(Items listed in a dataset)
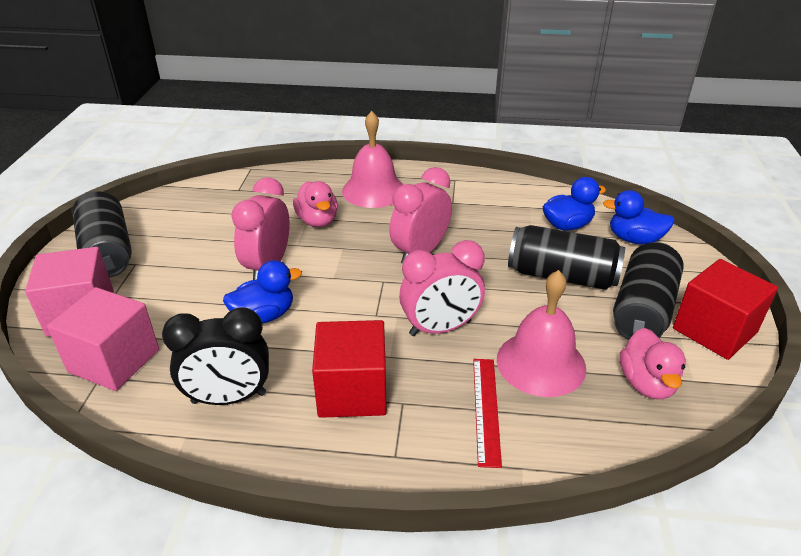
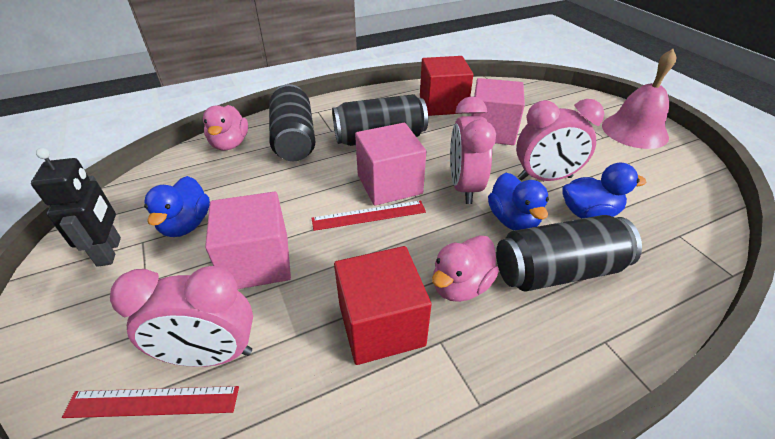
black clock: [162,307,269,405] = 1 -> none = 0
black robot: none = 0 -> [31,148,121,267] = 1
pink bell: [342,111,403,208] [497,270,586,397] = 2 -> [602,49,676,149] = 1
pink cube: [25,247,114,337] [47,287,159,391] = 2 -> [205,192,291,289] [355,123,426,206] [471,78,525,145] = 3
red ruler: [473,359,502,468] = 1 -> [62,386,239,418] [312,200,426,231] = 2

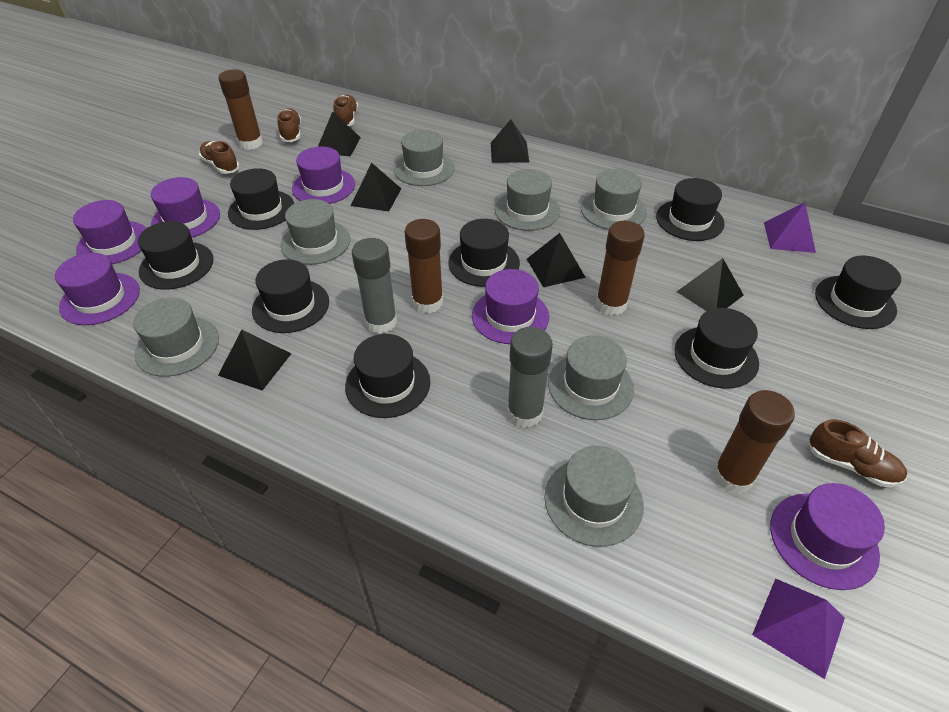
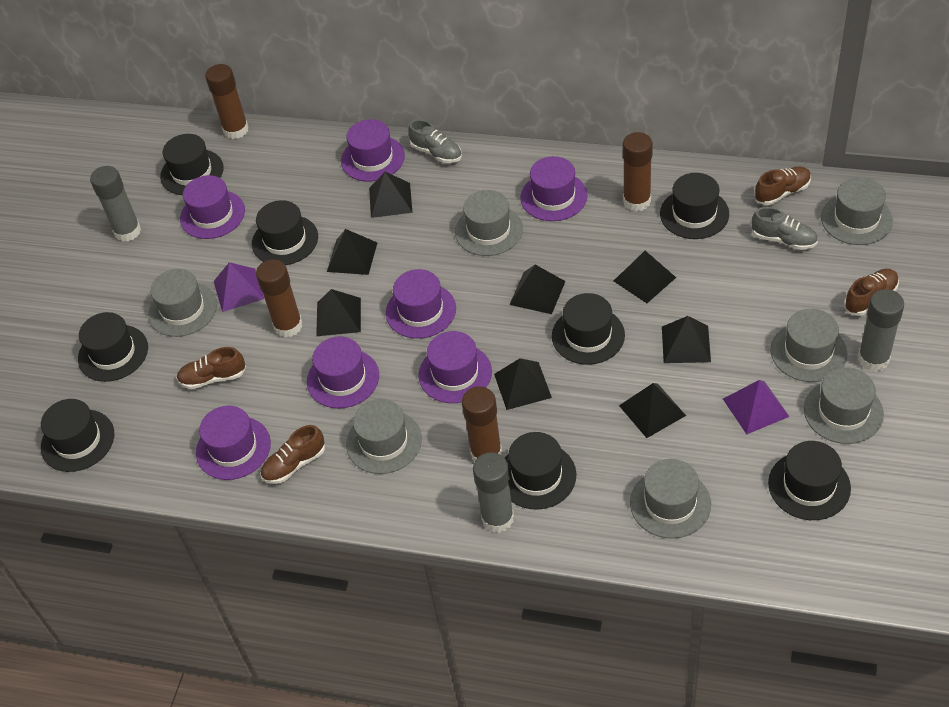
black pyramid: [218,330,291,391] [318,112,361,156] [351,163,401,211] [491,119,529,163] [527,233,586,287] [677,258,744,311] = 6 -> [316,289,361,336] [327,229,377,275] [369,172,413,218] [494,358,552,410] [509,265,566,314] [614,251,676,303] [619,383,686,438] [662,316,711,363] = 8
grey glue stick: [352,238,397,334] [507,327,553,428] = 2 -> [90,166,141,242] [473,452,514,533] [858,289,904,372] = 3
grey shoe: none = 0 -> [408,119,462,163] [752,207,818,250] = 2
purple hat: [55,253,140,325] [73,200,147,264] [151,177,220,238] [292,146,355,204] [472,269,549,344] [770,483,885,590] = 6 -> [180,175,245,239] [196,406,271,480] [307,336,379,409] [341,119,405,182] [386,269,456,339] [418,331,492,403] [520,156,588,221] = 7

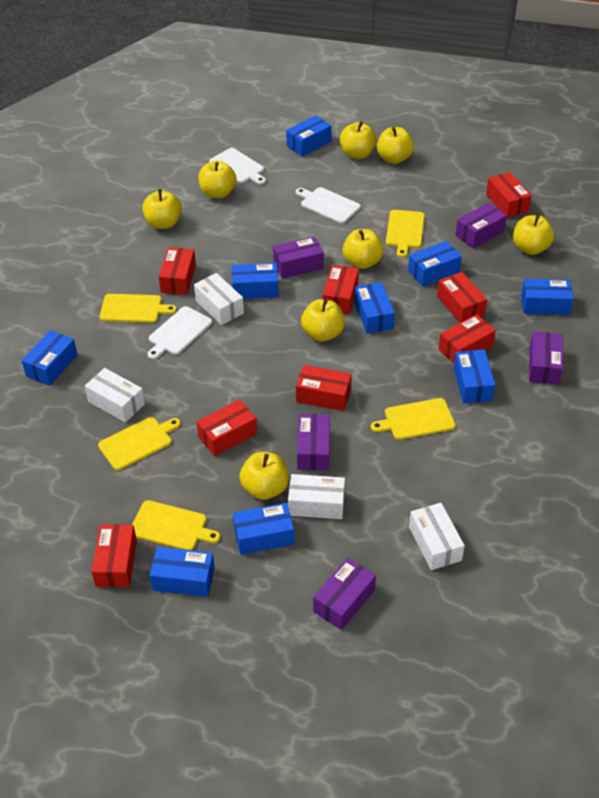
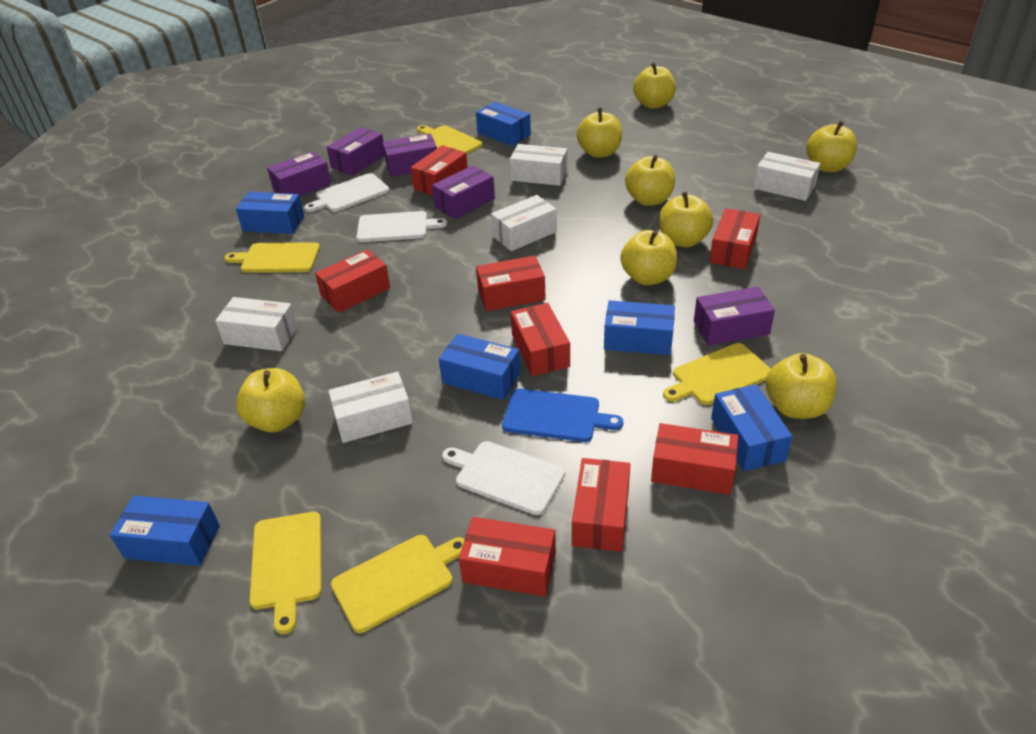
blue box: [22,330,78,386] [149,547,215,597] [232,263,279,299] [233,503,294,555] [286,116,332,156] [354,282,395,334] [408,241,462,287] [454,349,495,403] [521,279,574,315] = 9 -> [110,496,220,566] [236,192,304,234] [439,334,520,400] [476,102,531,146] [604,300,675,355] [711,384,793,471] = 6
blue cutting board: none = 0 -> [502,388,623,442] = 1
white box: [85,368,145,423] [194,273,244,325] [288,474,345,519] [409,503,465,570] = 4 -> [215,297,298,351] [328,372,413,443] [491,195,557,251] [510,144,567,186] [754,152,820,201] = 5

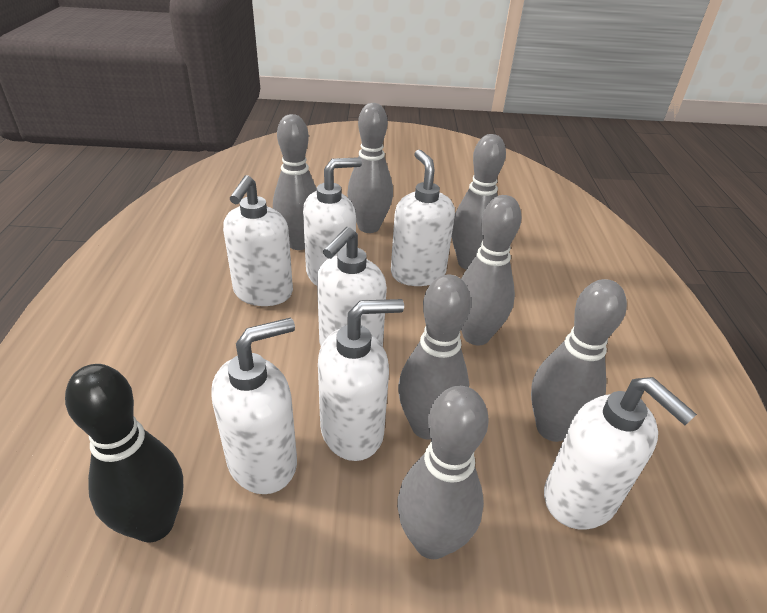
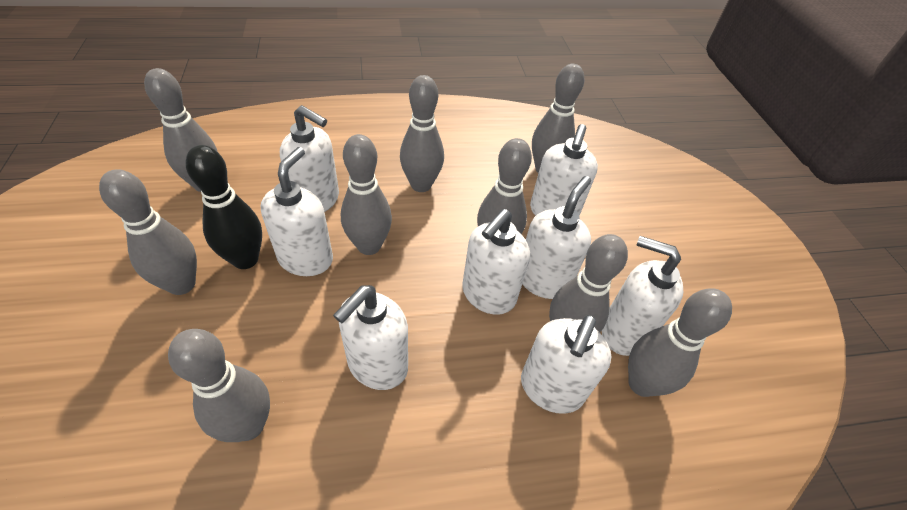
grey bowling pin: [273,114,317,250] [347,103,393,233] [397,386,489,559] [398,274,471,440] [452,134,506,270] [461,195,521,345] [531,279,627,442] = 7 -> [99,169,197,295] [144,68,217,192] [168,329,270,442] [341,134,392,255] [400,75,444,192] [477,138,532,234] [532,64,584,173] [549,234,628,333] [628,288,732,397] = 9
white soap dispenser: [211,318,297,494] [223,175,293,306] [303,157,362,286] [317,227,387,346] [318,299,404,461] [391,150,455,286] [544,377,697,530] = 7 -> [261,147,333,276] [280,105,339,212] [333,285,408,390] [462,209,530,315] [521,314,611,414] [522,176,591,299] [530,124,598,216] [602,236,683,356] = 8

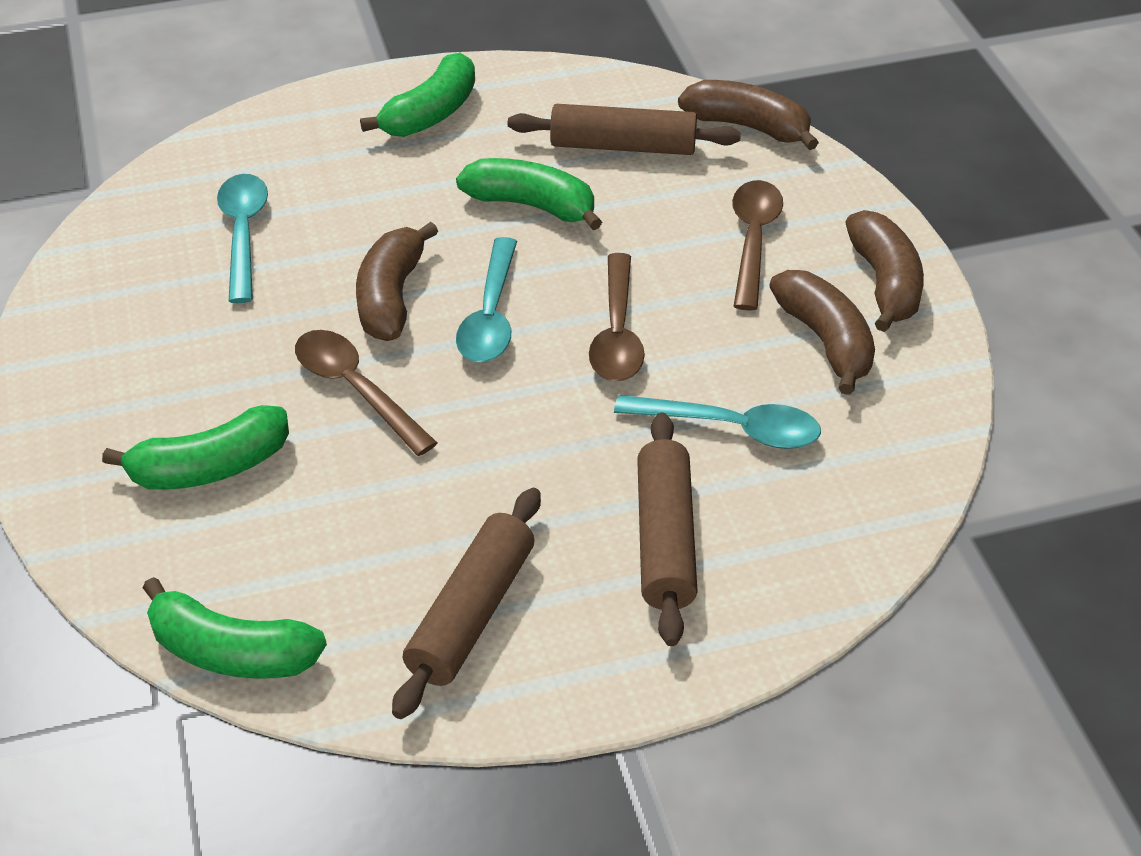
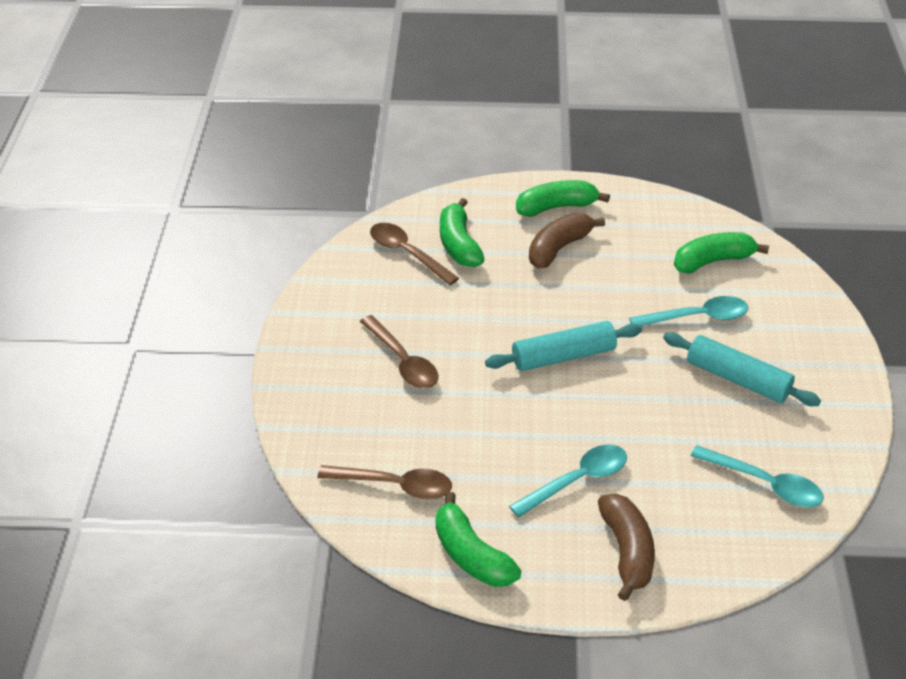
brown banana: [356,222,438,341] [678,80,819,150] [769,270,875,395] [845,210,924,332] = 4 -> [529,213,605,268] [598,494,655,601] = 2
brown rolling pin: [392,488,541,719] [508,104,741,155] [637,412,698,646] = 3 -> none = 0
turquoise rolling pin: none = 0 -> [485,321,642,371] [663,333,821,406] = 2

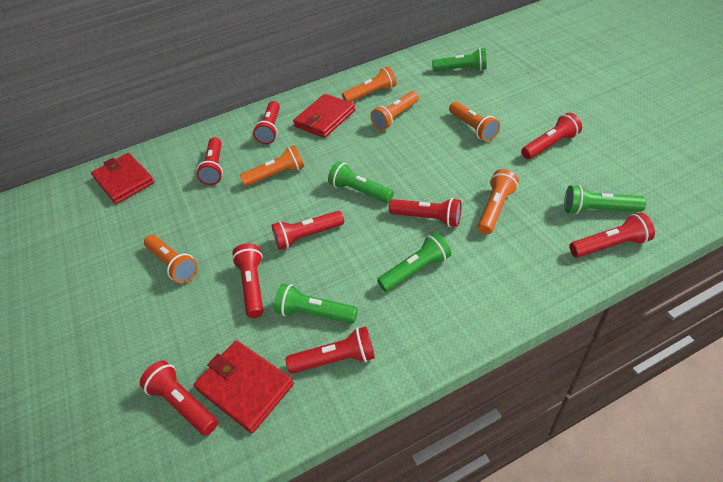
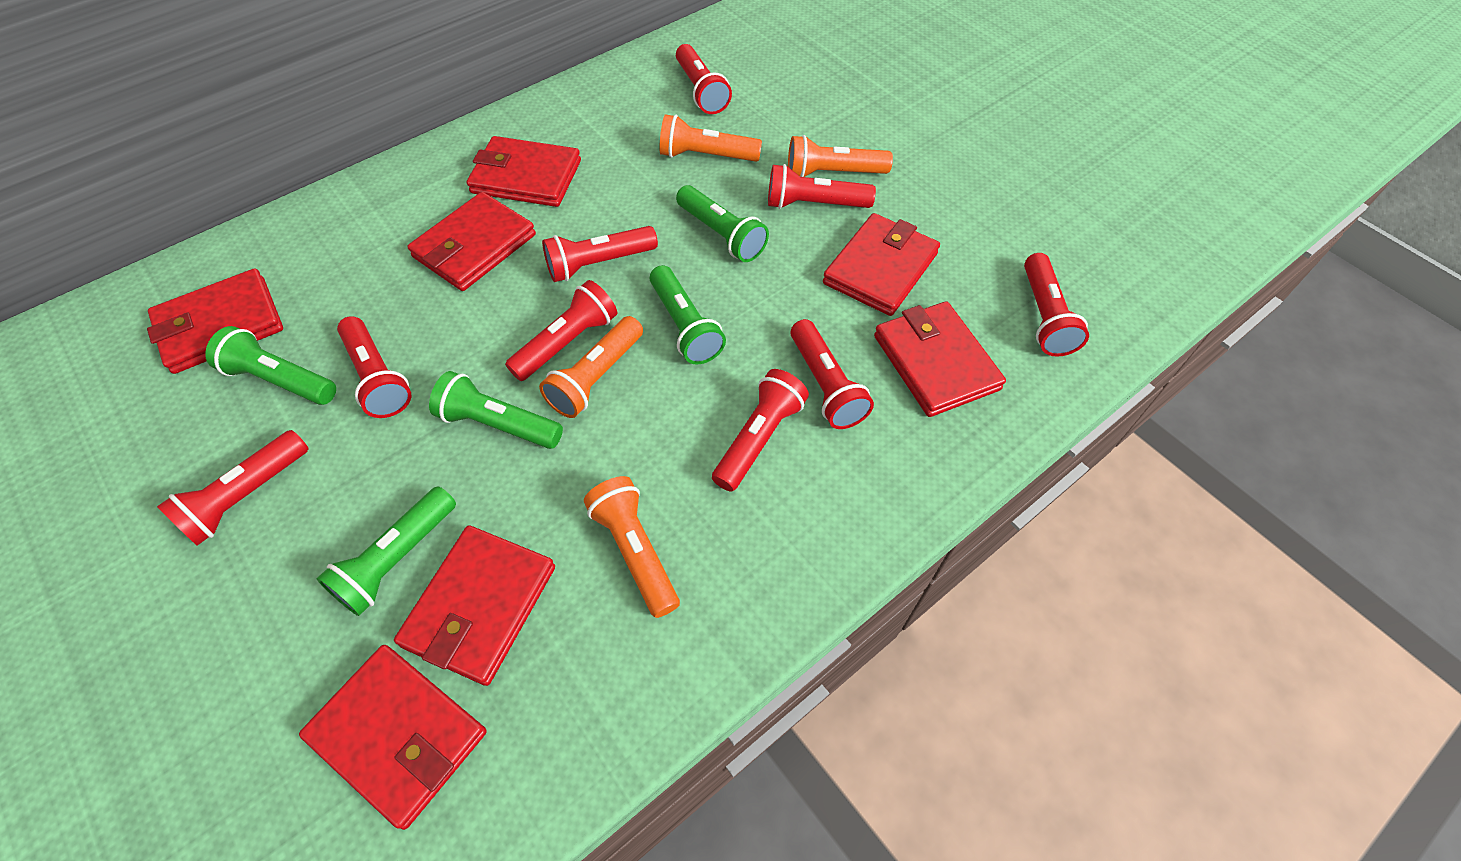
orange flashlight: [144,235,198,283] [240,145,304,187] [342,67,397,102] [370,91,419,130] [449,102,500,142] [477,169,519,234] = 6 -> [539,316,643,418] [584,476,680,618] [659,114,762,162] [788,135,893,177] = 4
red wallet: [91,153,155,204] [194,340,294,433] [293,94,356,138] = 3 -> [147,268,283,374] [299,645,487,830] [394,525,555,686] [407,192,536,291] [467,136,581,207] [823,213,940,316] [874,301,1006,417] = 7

> [JOB]
Looking at the data above, say how many lines contain the word "brown", with no added words.

> [EXERCISE RESULT]
2